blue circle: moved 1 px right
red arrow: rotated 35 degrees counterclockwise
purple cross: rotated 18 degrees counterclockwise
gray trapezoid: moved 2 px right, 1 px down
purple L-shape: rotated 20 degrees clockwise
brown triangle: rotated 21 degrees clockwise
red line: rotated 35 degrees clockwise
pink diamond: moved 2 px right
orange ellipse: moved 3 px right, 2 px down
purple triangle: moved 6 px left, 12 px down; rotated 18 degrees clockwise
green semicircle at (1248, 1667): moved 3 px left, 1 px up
==
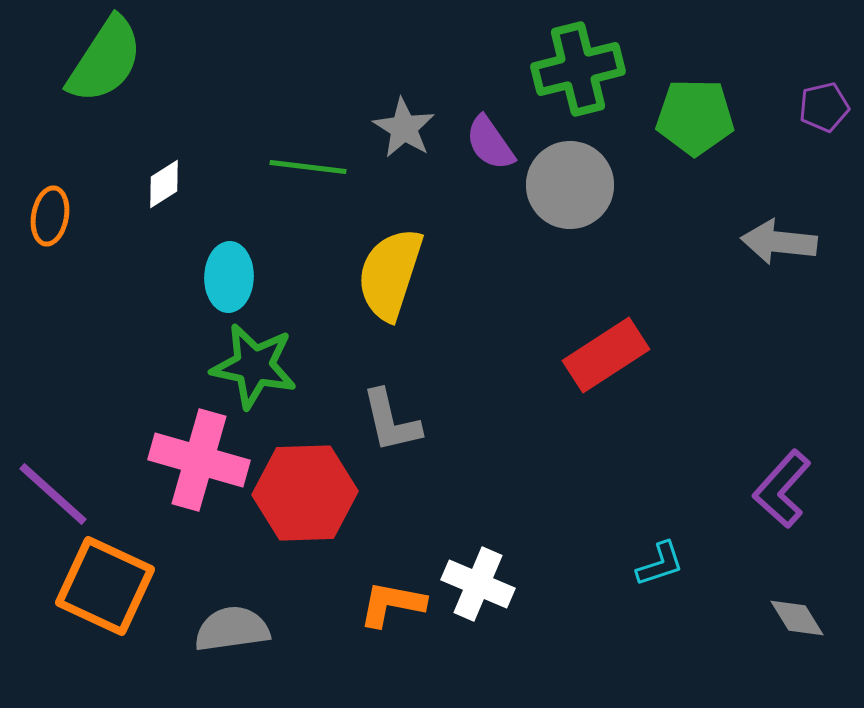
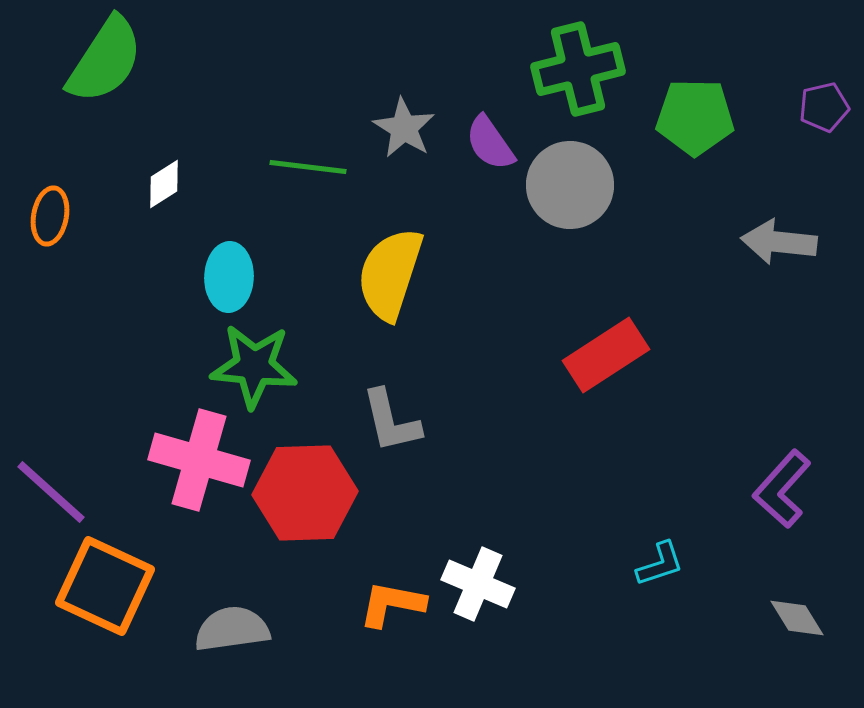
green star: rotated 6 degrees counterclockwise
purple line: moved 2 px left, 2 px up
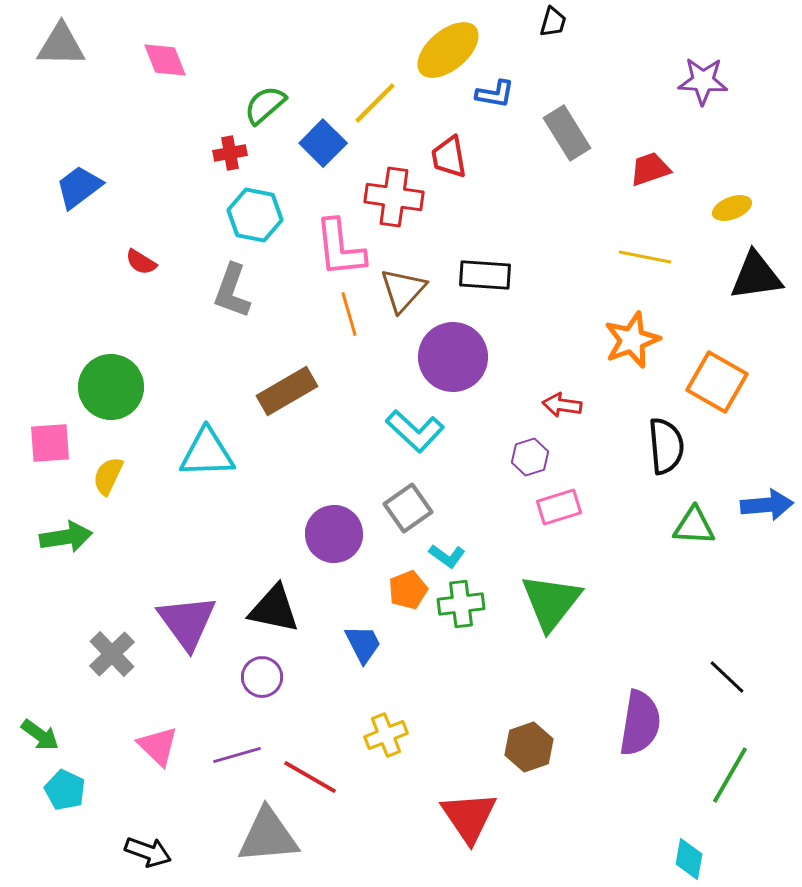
* * *
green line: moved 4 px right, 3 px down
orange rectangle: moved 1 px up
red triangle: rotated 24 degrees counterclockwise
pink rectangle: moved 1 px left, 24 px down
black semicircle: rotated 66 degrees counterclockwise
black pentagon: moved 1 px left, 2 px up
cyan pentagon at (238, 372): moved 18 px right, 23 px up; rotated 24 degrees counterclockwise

> TASK GOAL:
For this exercise, output exactly the lines above from the line with "green star: rotated" to the line with "purple line: moved 2 px left, 2 px up", counting both, and leave out the rest.

> OUTPUT FOR THIS EXERCISE:
green star: rotated 6 degrees counterclockwise
purple line: moved 2 px left, 2 px up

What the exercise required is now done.